[[ PROVIDED INFORMATION open ]]
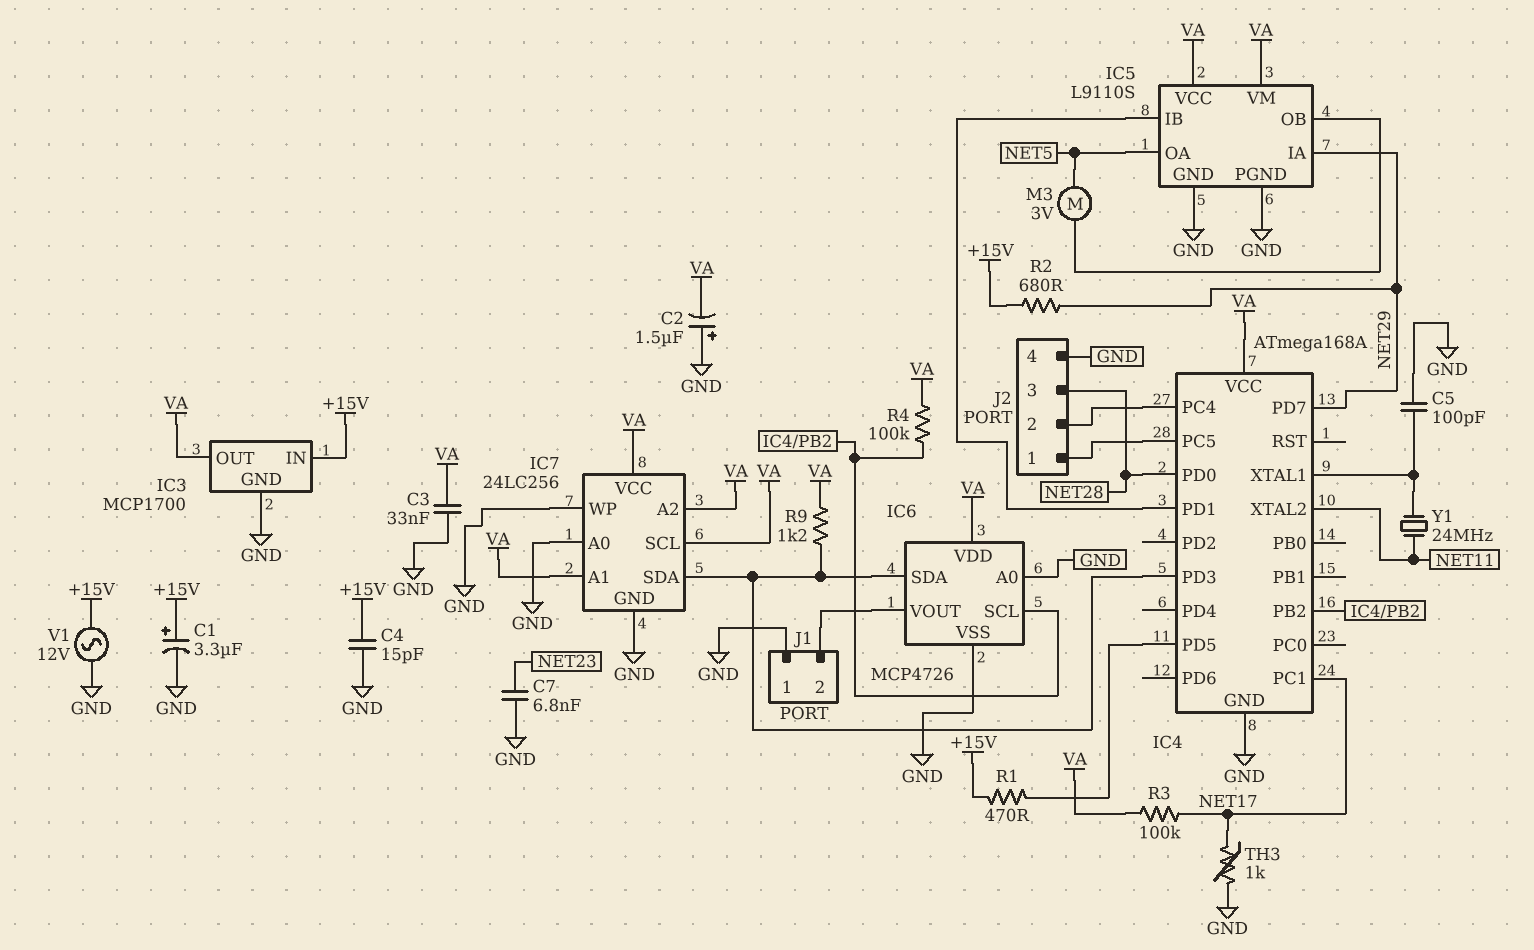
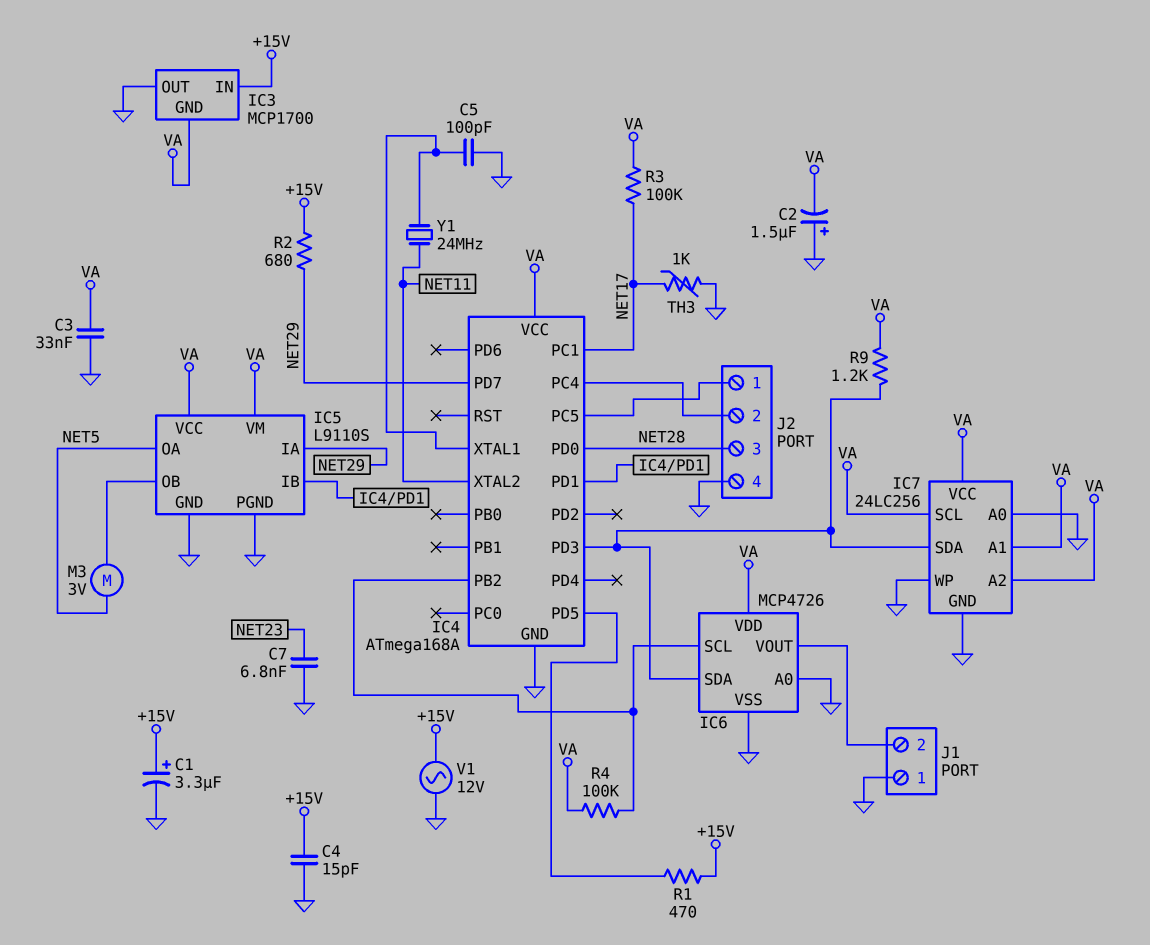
IC3 pin GND: GND -> VA
IC3 pin OUT: VA -> GND

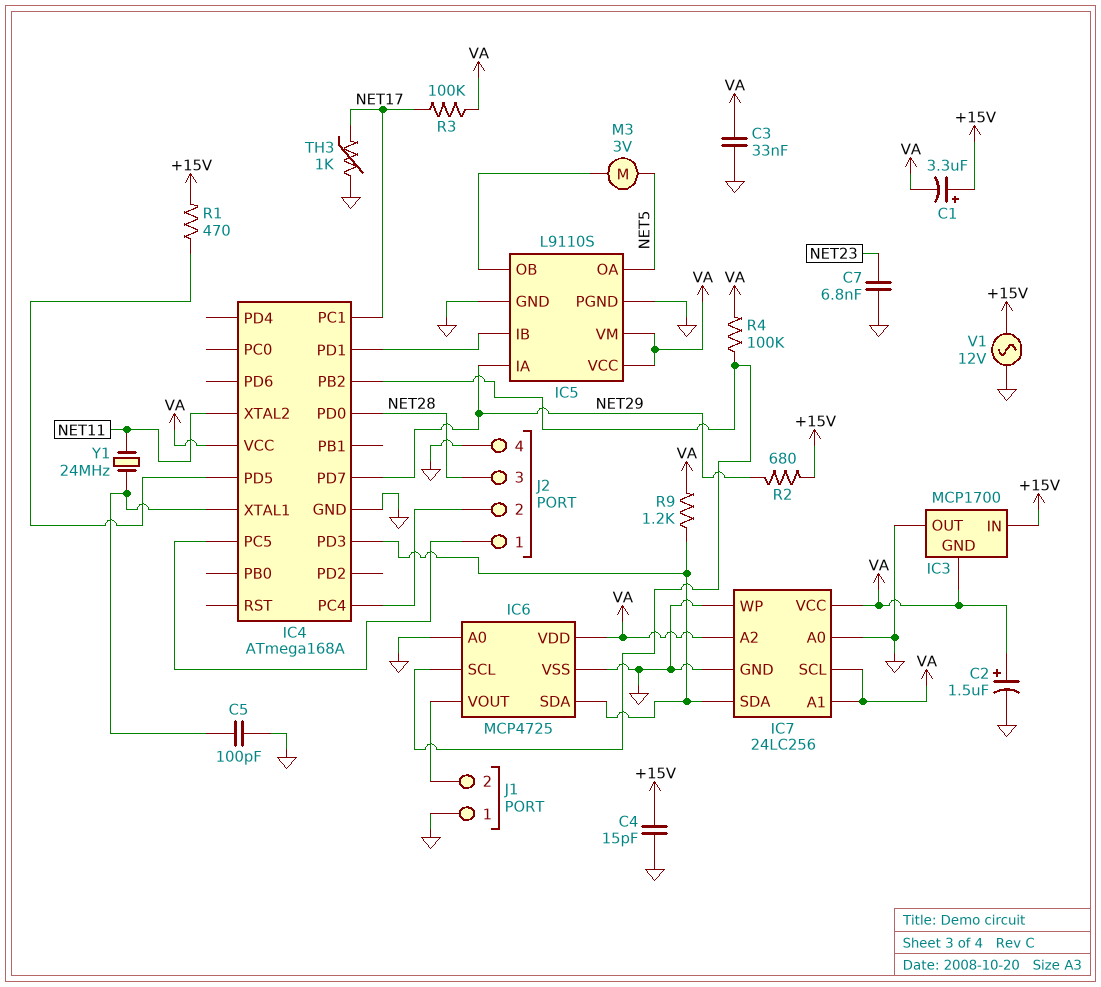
C1: 3.3uF (plus +15V, minus GND) -> 3.3uF (plus +15V, minus VA)
C2: 1.5uF (plus GND, minus VA) -> 1.5uF (plus VA, minus GND)
IC6: MCP4726 -> MCP4725

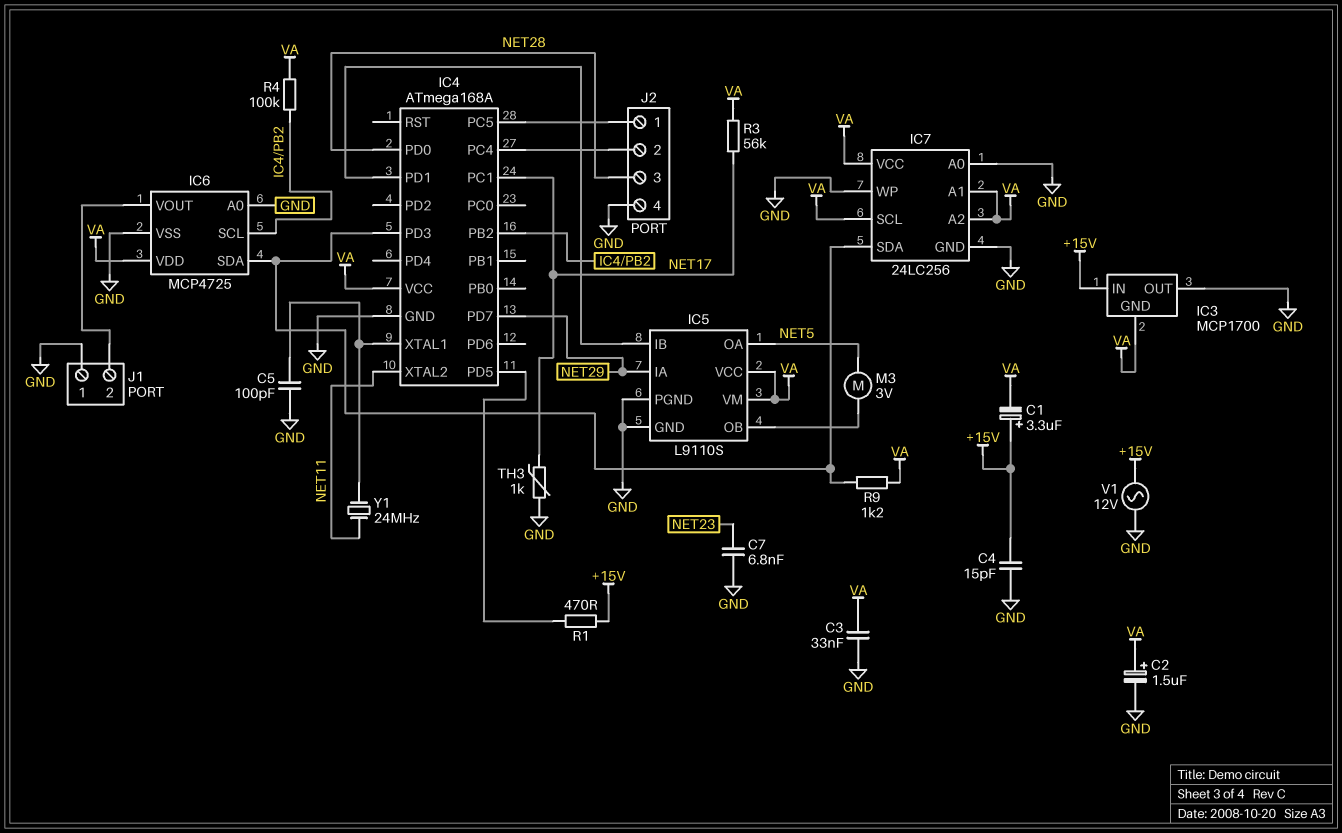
R2: 680 (+15V, NET29) -> none
R3: 100k (NET17, VA) -> 56k (NET17, VA)

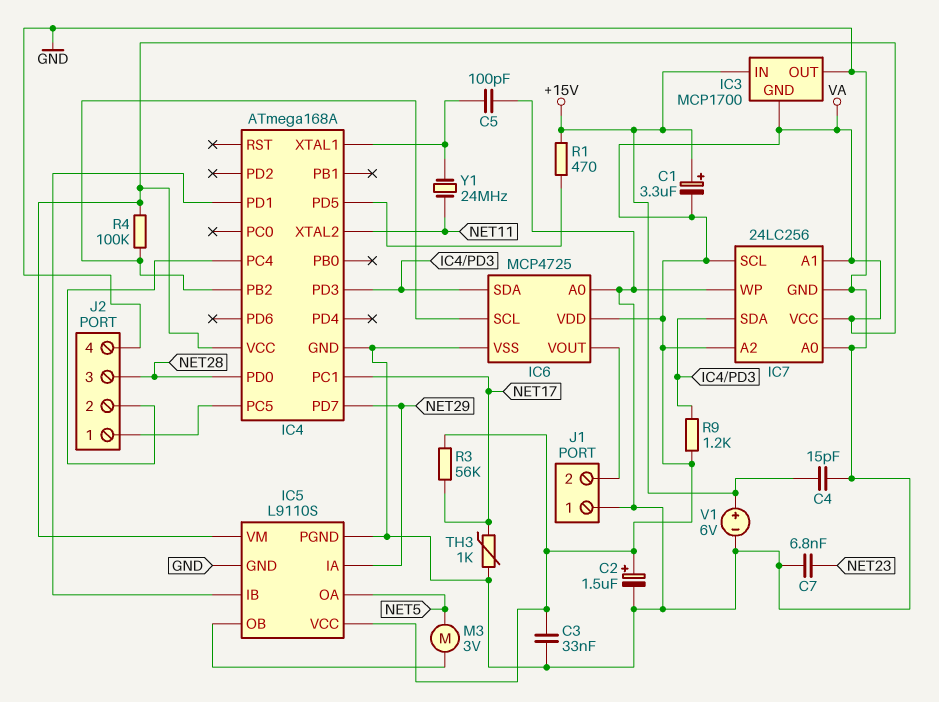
V1: AC 12V (+15V, GND) -> 6V (plus +15V, minus GND)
[[ PROVIDED INFORMATION closed ]]
Take each line from the preceding material that contains "plus" and copy it.

EXERCISE ANSWER
C1: 3.3uF (plus +15V, minus GND) -> 3.3uF (plus +15V, minus VA)
C2: 1.5uF (plus GND, minus VA) -> 1.5uF (plus VA, minus GND)
V1: AC 12V (+15V, GND) -> 6V (plus +15V, minus GND)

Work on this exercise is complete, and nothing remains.